◆ **What you have to do**
Find the string "VRAW" in the entries and copy each line that has it.

(Data for this task begins)

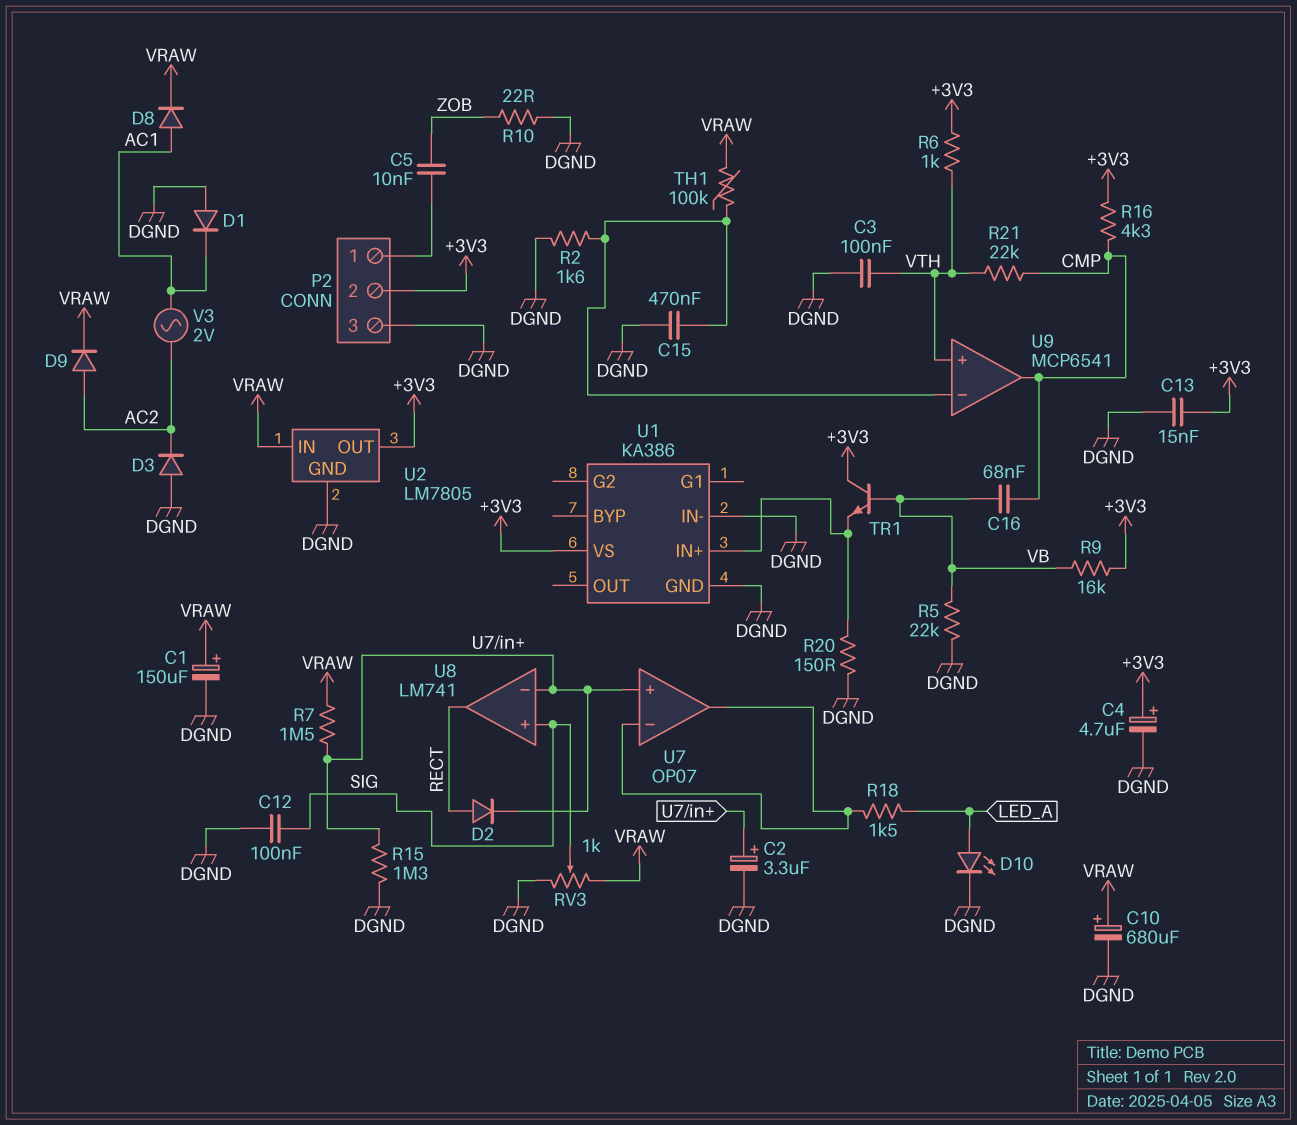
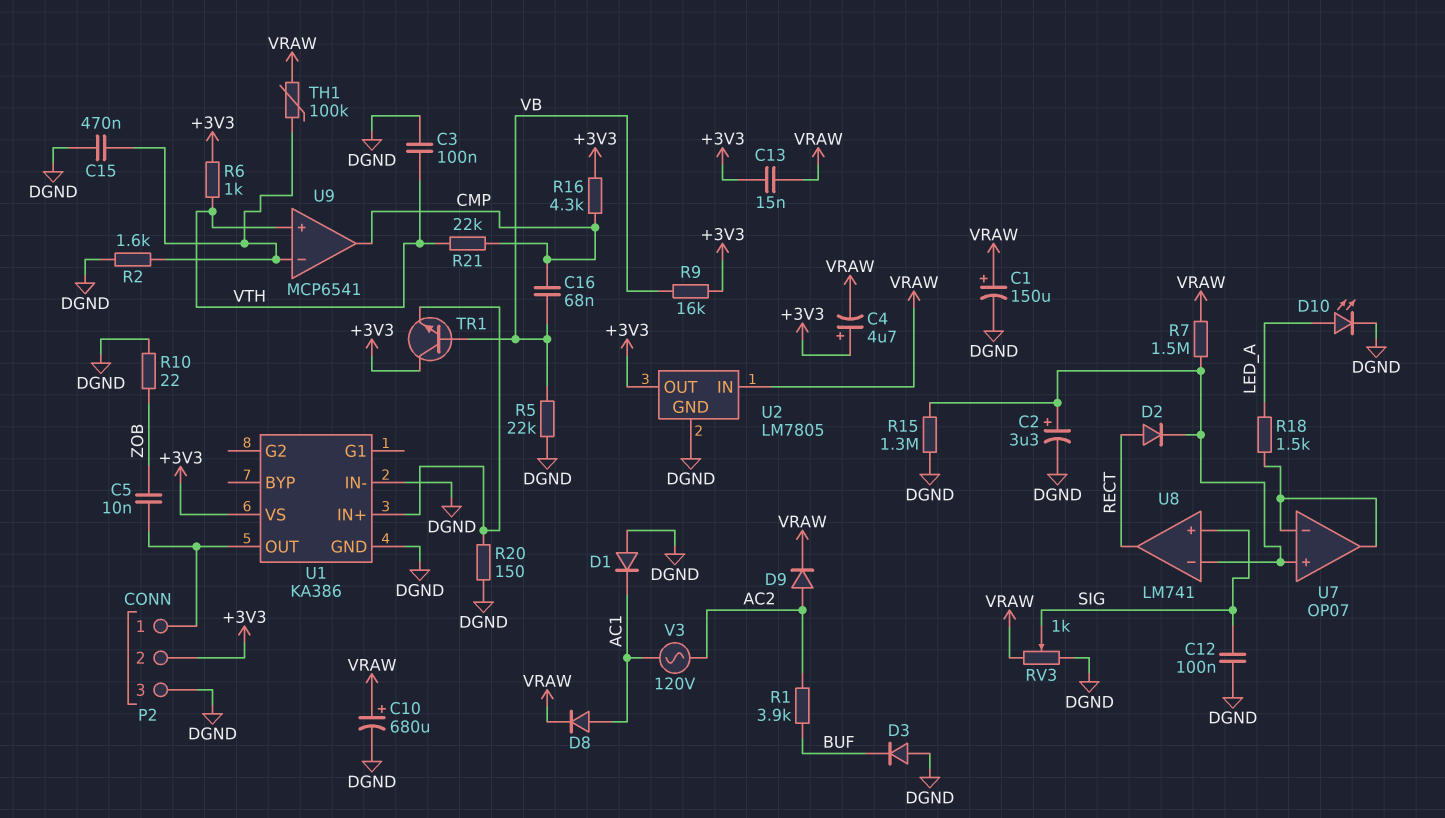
C4: 4.7uF (plus +3V3, minus DGND) -> 4.7uF (plus +3V3, minus VRAW)
C13: 15nF (+3V3, DGND) -> 15nF (+3V3, VRAW)
D3: diode (A DGND, K AC2) -> diode (A DGND, K BUF)
R1: none -> 3.9k (AC2, BUF)
U1 pin OUT: none -> P2/1
V3: AC 2V (AC1, AC2) -> AC 120V (AC1, AC2)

(Data for this task ends)

◆ **Written response**
C4: 4.7uF (plus +3V3, minus DGND) -> 4.7uF (plus +3V3, minus VRAW)
C13: 15nF (+3V3, DGND) -> 15nF (+3V3, VRAW)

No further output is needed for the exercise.